Object change listings:
★ ★ ★ ★ ★

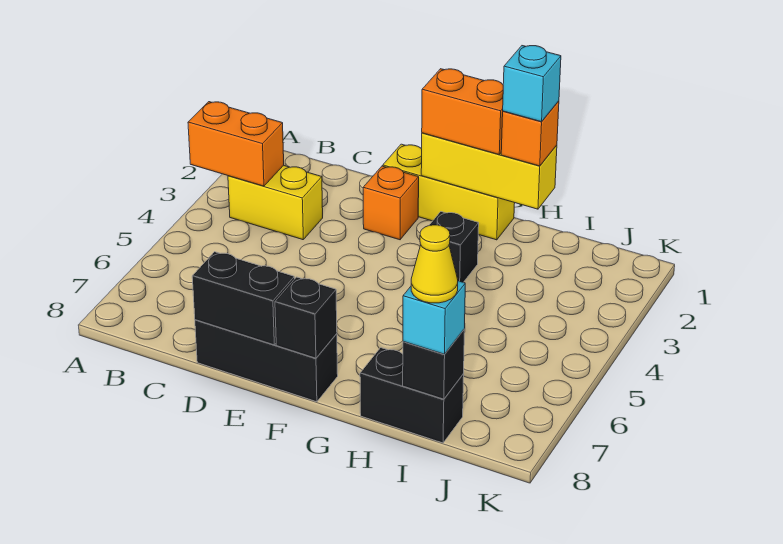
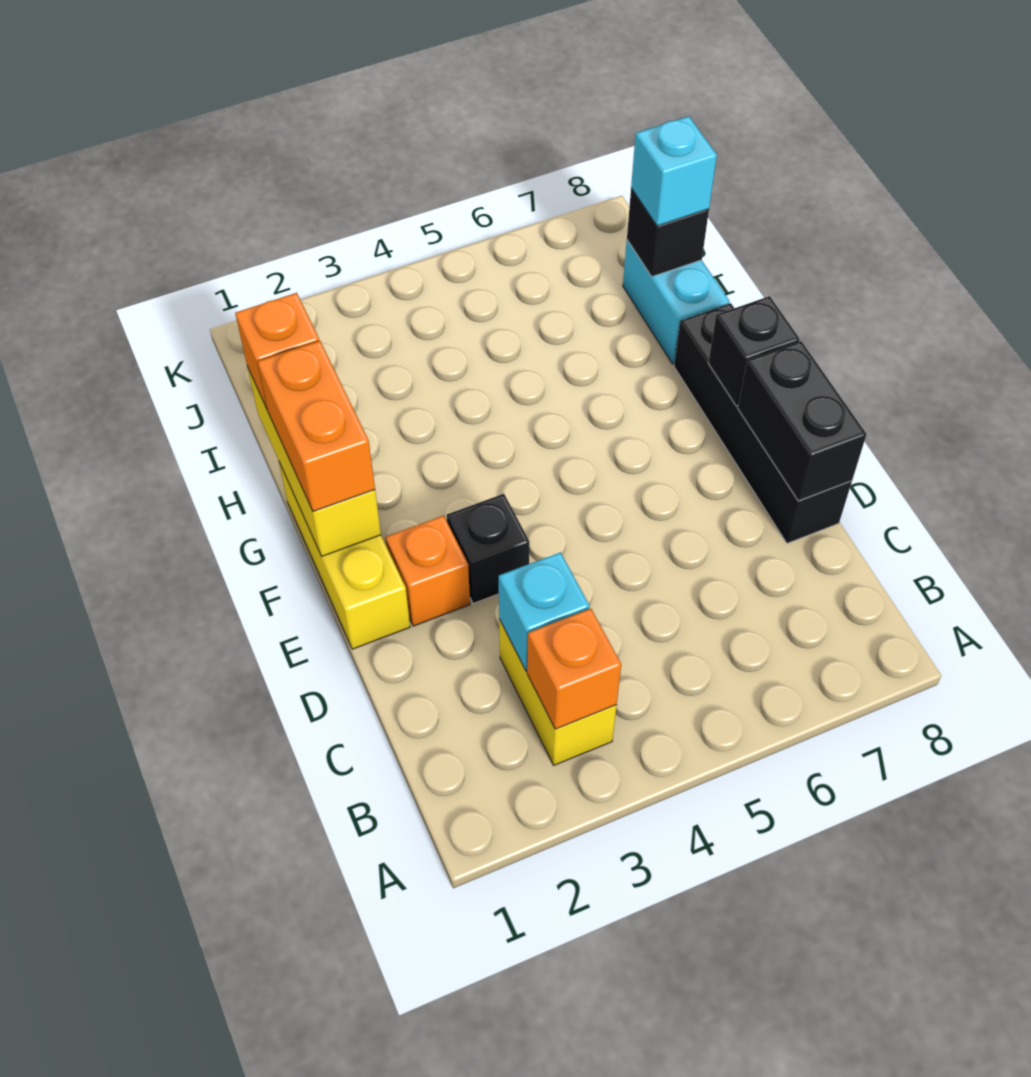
orange 1x2 brick [188,102,284,186] -> orange 1x1 brick [527,609,621,729]
black 1x3 brick [195,320,338,402] -> black 1x4 brick [674,303,852,543]
black 1x1 brick [430,212,479,282] -> black 1x1 brick moved to [447,494,529,603]
cyan 1x1 brick [503,46,561,122] -> cyan 1x1 brick moved to [499,552,590,671]
black 1x2 brick [360,348,464,443] -> cyan 1x2 brick [623,240,730,364]
yellow 1x1 cone [411,225,458,303] -> none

★ ★ ★ ★ ★

Scan the records above for the lines holding "black 1x3 brick" and "black 1x2 brick". Transcribe those two and every line between them word for word, and no others.

■ Result
black 1x3 brick [195,320,338,402] -> black 1x4 brick [674,303,852,543]
black 1x1 brick [430,212,479,282] -> black 1x1 brick moved to [447,494,529,603]
cyan 1x1 brick [503,46,561,122] -> cyan 1x1 brick moved to [499,552,590,671]
black 1x2 brick [360,348,464,443] -> cyan 1x2 brick [623,240,730,364]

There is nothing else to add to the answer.